Exercise brief
Search the listing below for the word "DRIVER" and copy each line that holds it.

Record extracts
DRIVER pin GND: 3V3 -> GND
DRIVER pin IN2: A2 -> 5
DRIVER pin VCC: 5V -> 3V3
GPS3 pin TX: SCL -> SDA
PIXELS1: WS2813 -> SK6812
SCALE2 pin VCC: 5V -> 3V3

Reply
DRIVER pin GND: 3V3 -> GND
DRIVER pin IN2: A2 -> 5
DRIVER pin VCC: 5V -> 3V3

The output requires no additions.